Task requirements - Among the records that follow, set down only the lines from the one containing "camera: 125 degrees right, 5 degrees down" to the one containing "(606, 464) = (295, 384): purple", both included, exactly.

Records contained in a dataset -
···
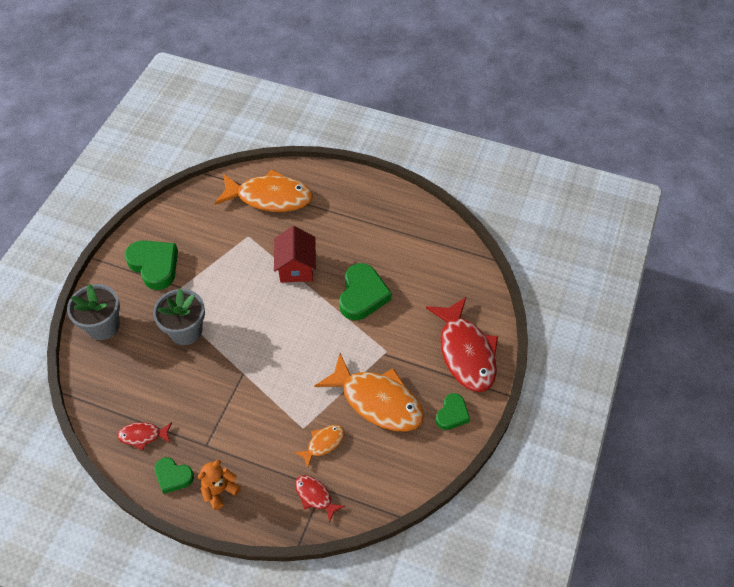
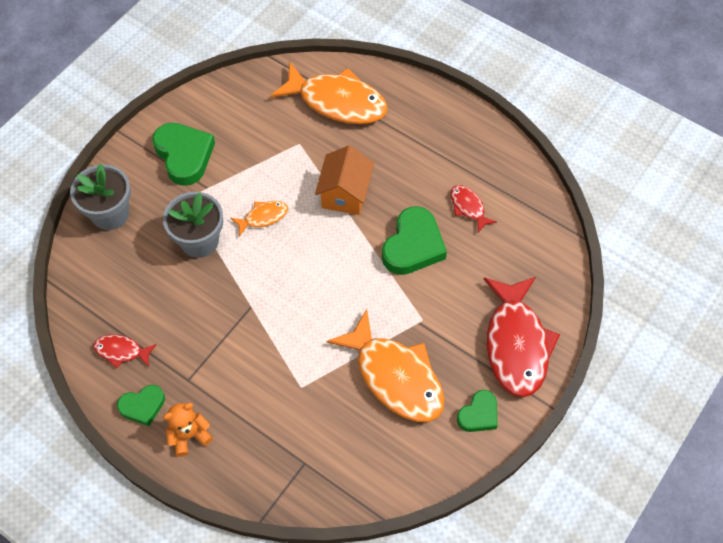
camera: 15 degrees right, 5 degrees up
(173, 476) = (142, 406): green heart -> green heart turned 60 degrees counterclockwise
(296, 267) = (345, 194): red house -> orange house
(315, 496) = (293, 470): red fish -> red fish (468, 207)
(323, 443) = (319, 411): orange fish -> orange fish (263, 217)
···
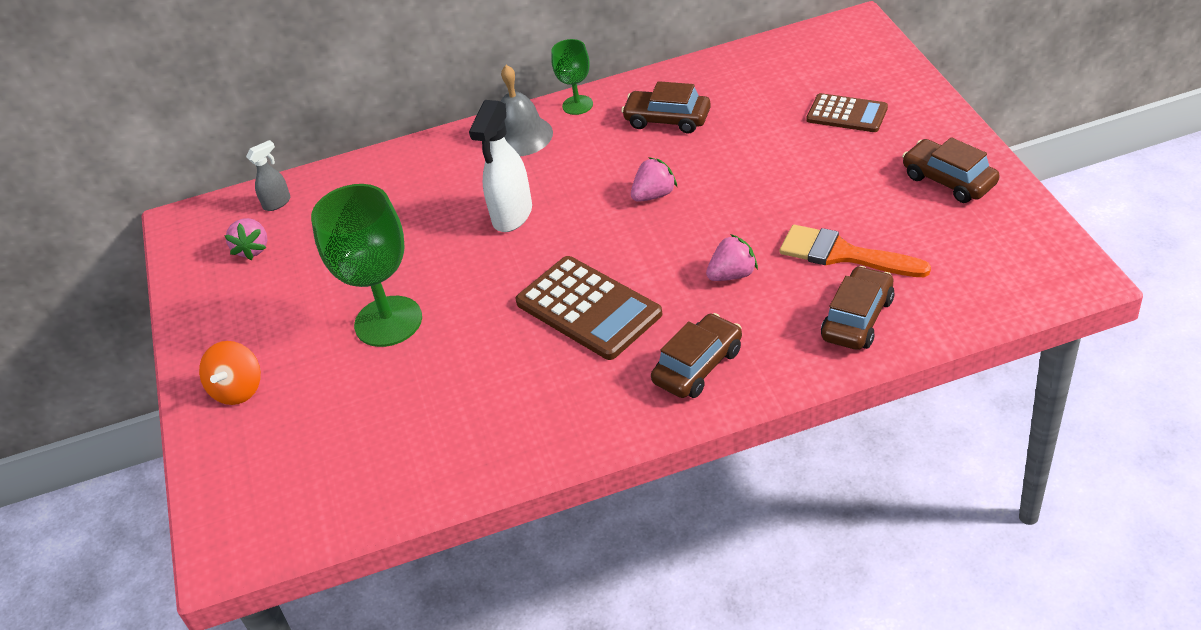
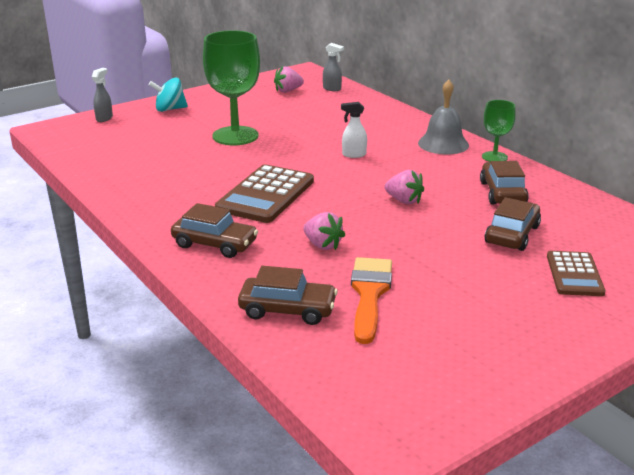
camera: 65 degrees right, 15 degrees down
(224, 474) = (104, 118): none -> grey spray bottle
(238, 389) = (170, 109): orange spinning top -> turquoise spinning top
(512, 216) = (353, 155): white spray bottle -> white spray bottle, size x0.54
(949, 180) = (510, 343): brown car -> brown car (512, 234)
···
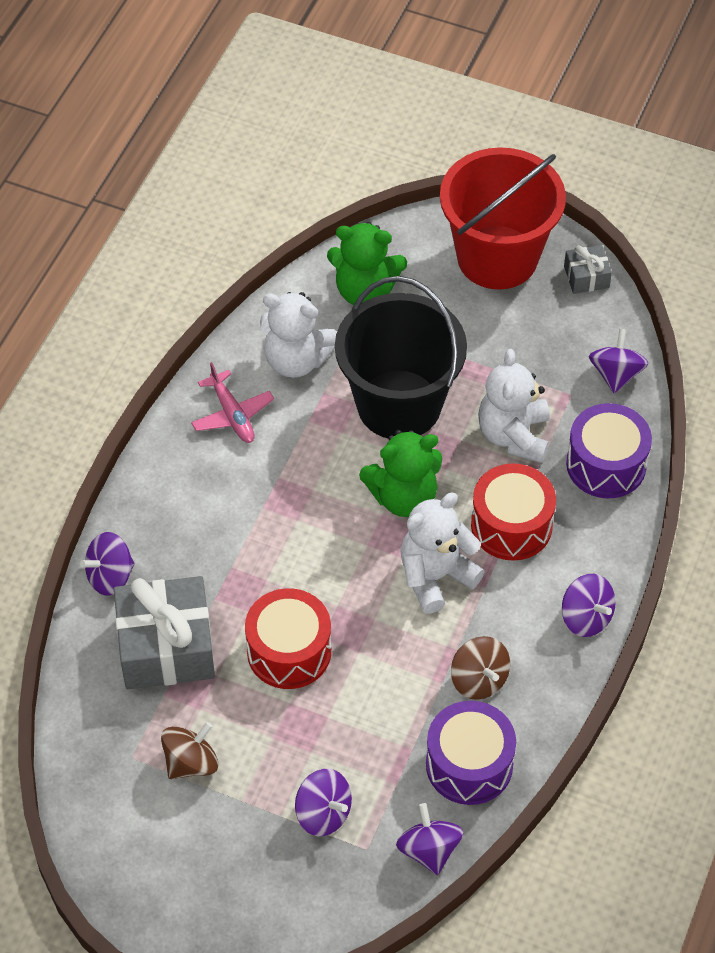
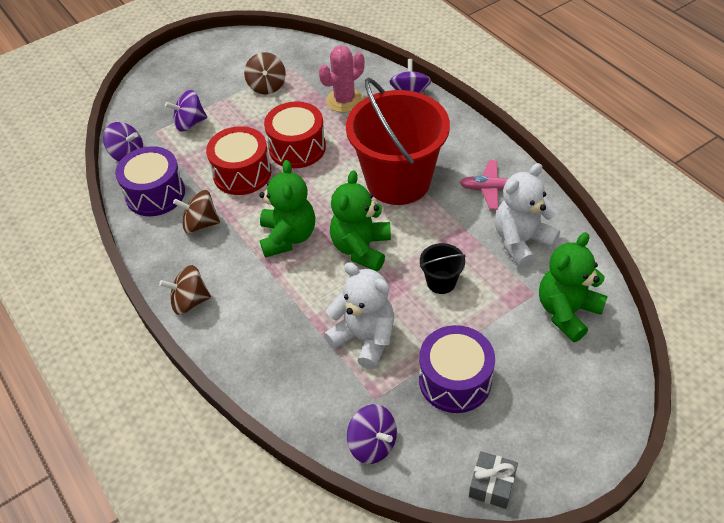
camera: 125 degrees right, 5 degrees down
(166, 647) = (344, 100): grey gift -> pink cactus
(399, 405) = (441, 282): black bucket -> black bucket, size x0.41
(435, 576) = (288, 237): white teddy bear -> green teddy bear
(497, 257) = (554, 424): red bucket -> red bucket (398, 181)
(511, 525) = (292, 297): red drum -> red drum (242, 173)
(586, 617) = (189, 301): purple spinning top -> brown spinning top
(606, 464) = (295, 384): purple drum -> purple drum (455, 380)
···
Exercise output -
camera: 125 degrees right, 5 degrees down
(166, 647) = (344, 100): grey gift -> pink cactus
(399, 405) = (441, 282): black bucket -> black bucket, size x0.41
(435, 576) = (288, 237): white teddy bear -> green teddy bear
(497, 257) = (554, 424): red bucket -> red bucket (398, 181)
(511, 525) = (292, 297): red drum -> red drum (242, 173)
(586, 617) = (189, 301): purple spinning top -> brown spinning top
(606, 464) = (295, 384): purple drum -> purple drum (455, 380)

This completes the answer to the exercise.